• _Task material_
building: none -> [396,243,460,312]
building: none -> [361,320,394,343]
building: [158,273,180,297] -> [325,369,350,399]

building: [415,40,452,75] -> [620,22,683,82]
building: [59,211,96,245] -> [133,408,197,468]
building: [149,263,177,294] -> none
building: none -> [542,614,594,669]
==
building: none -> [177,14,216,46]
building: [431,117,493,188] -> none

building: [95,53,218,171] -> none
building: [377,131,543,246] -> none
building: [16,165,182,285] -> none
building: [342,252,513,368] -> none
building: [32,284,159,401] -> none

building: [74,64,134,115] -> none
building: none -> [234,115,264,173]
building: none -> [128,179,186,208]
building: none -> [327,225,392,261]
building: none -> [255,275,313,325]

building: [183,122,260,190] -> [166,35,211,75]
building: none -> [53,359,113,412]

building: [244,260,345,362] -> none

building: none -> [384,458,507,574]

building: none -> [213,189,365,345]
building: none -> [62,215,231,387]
---
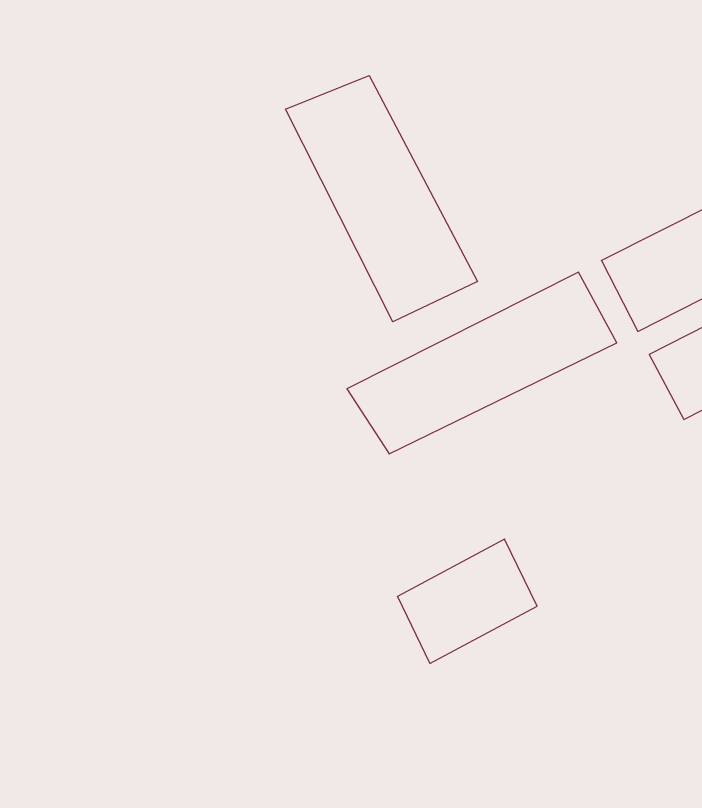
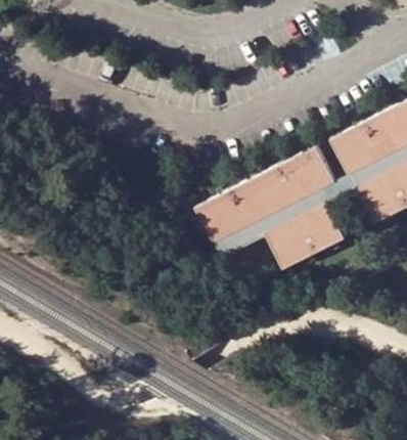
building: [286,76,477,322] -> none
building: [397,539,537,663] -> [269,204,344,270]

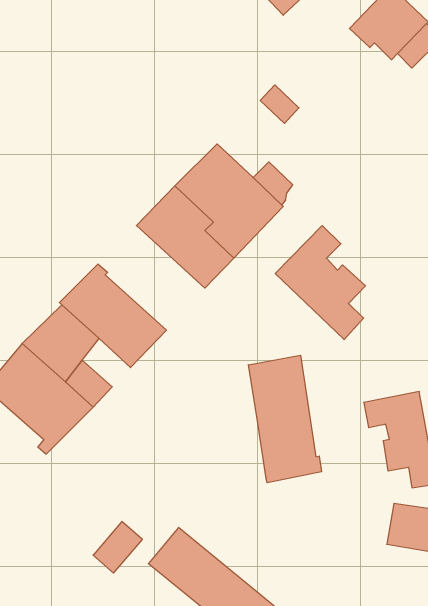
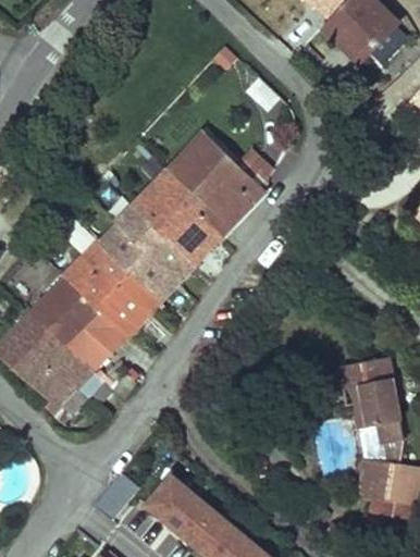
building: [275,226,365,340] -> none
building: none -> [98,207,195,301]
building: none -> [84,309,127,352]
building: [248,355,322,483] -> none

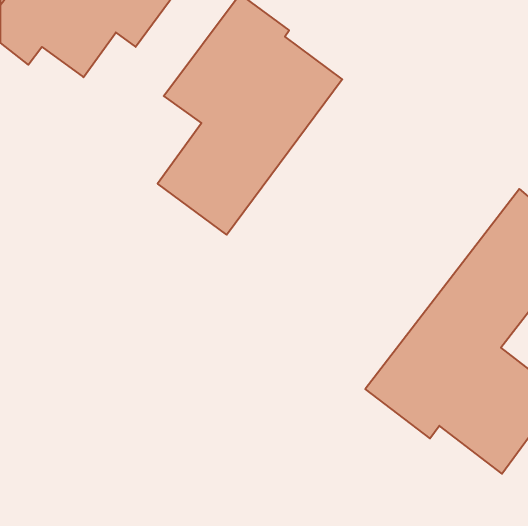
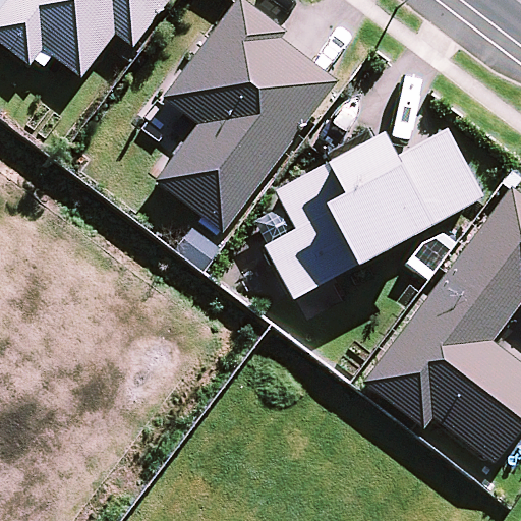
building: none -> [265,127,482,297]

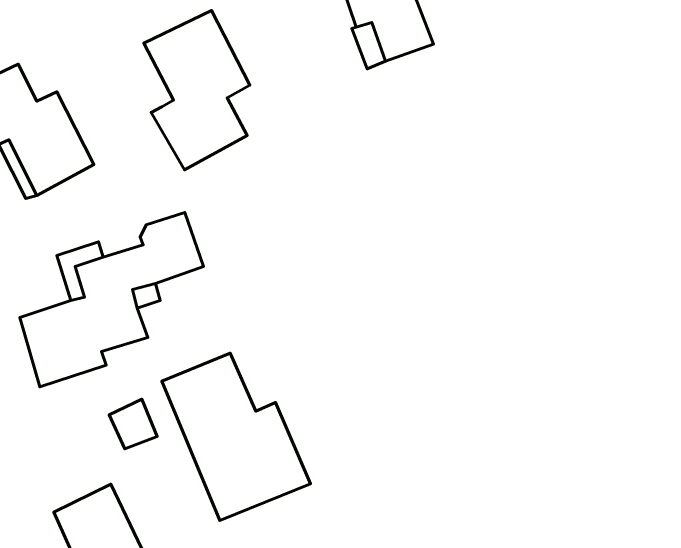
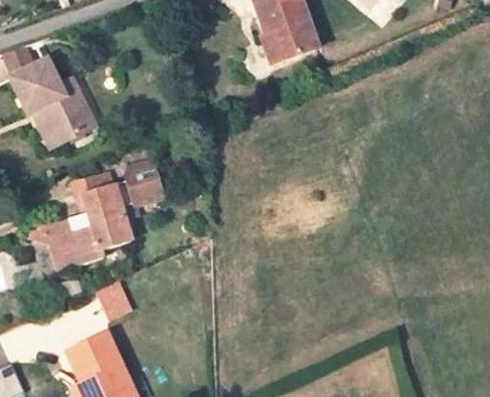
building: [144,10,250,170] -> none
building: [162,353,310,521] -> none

• _Description of the task_
Give back, word for word, only the lines above from the line holding "building: none -> [327,225,392,261]" to the line holding "building: none -> [213,189,365,345]", both included.

• _Task result_
building: none -> [327,225,392,261]
building: none -> [255,275,313,325]

building: [183,122,260,190] -> [166,35,211,75]
building: none -> [53,359,113,412]

building: [244,260,345,362] -> none

building: none -> [384,458,507,574]

building: none -> [213,189,365,345]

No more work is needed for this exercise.